# Source records
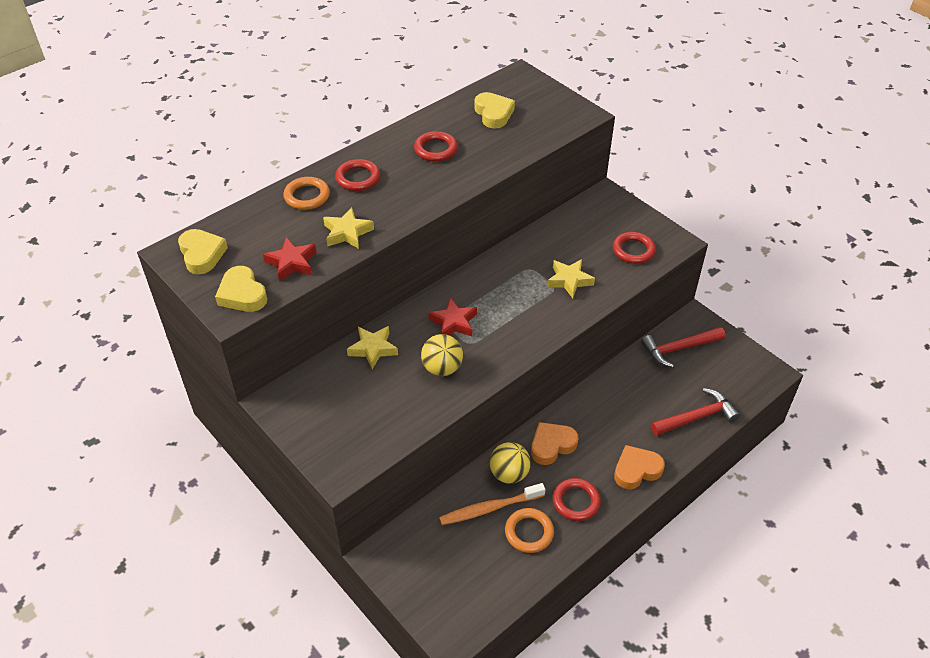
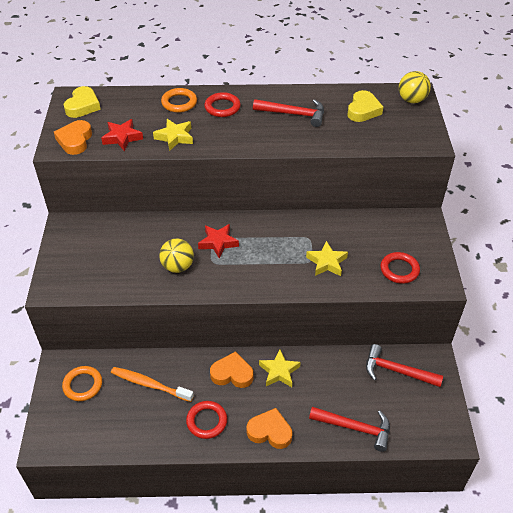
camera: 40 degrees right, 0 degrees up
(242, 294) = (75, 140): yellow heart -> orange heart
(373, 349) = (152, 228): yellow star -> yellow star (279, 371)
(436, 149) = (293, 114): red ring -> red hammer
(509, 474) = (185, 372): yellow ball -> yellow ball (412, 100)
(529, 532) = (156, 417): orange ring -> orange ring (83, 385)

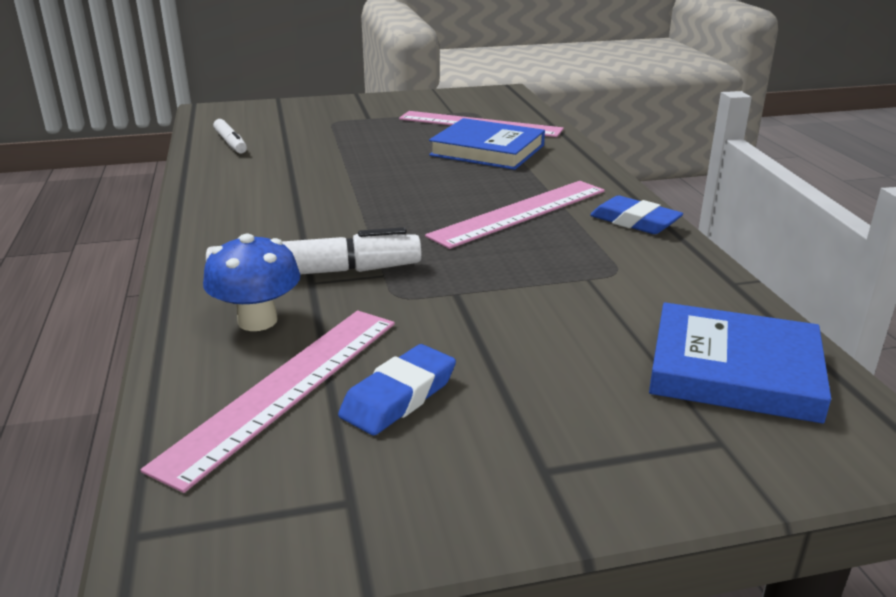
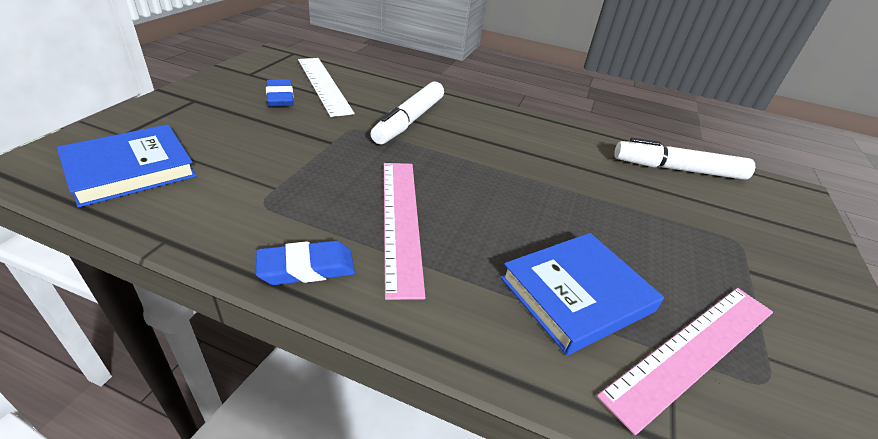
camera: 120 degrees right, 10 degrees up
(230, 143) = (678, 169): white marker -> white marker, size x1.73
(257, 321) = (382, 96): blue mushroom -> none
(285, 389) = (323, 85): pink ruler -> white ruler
==
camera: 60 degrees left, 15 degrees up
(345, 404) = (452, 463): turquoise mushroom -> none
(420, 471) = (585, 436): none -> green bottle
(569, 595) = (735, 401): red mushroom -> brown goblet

# Problem to work on
Copy word for word the lines above, starting at the line containing "(436, 149) = (293, 114): red" and ending at the line containing "(285, 389) = (323, 85): pink", inclusive, with no pictures.

# Finished exercise
(436, 149) = (293, 114): red ring -> red hammer
(509, 474) = (185, 372): yellow ball -> yellow ball (412, 100)
(529, 532) = (156, 417): orange ring -> orange ring (83, 385)

camera: 120 degrees right, 10 degrees up
(230, 143) = (678, 169): white marker -> white marker, size x1.73
(257, 321) = (382, 96): blue mushroom -> none
(285, 389) = (323, 85): pink ruler -> white ruler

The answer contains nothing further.